[DATA FOR PROCESSING — start]
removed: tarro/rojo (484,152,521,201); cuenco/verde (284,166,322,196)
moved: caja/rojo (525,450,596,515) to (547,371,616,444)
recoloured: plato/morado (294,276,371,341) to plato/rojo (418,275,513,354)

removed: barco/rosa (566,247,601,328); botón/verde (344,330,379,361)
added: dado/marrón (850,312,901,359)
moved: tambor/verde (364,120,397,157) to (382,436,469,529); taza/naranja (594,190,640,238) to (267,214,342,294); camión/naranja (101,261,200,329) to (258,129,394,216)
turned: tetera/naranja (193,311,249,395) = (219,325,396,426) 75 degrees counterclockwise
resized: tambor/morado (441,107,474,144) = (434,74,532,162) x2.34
[DATA FOR PROCESSING — finish]
[DATA FOR PROCESSING — start]
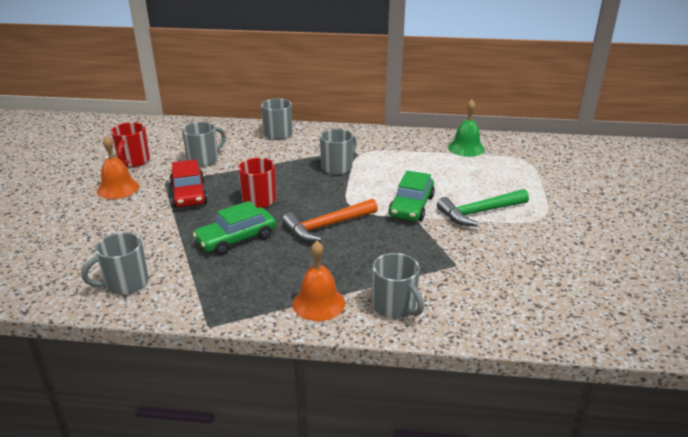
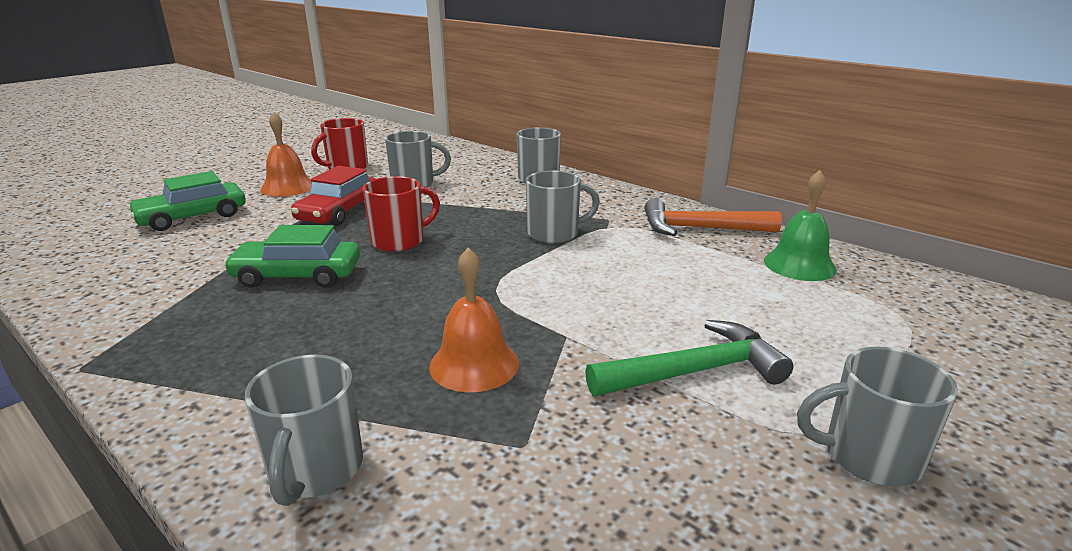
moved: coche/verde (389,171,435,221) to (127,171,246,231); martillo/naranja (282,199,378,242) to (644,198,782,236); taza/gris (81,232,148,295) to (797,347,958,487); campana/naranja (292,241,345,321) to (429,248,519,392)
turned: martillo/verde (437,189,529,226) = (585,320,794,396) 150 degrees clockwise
[DATA FOR PROCESSING — finish]
[DATA FOR PROCESSING — start]
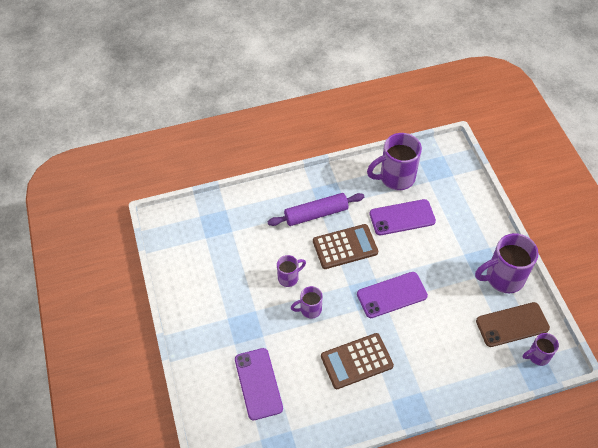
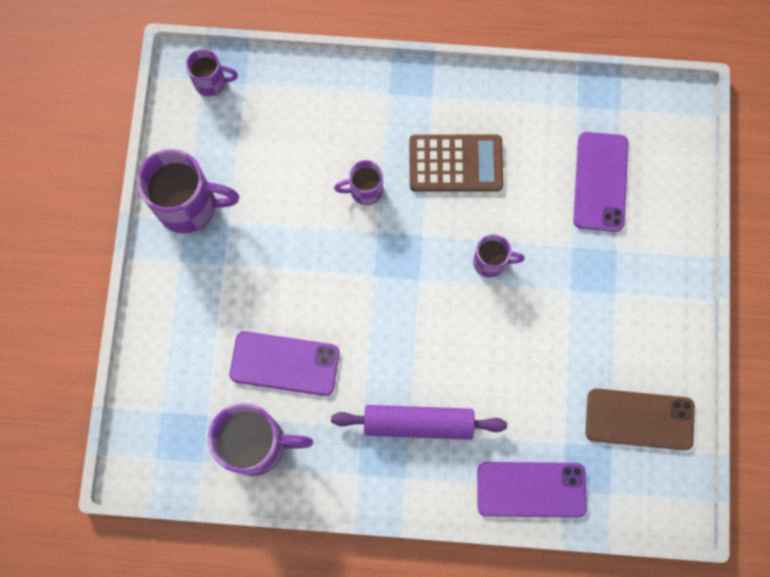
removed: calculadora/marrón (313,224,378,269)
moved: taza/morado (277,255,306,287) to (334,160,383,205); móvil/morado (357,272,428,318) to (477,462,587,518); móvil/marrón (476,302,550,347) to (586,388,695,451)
[DATA FOR PROCESSING — finish]
WHAT THE TASK REQUIRES: Starting at the line that has "removed: tarro/rojo (484,152,521,201);" and ending at the line that has "moved: caja/rojo (525,450,596,515)", please write out the lines above exactly, leaving out all others.

RESPONSE TO THE EXERCISE:
removed: tarro/rojo (484,152,521,201); cuenco/verde (284,166,322,196)
moved: caja/rojo (525,450,596,515) to (547,371,616,444)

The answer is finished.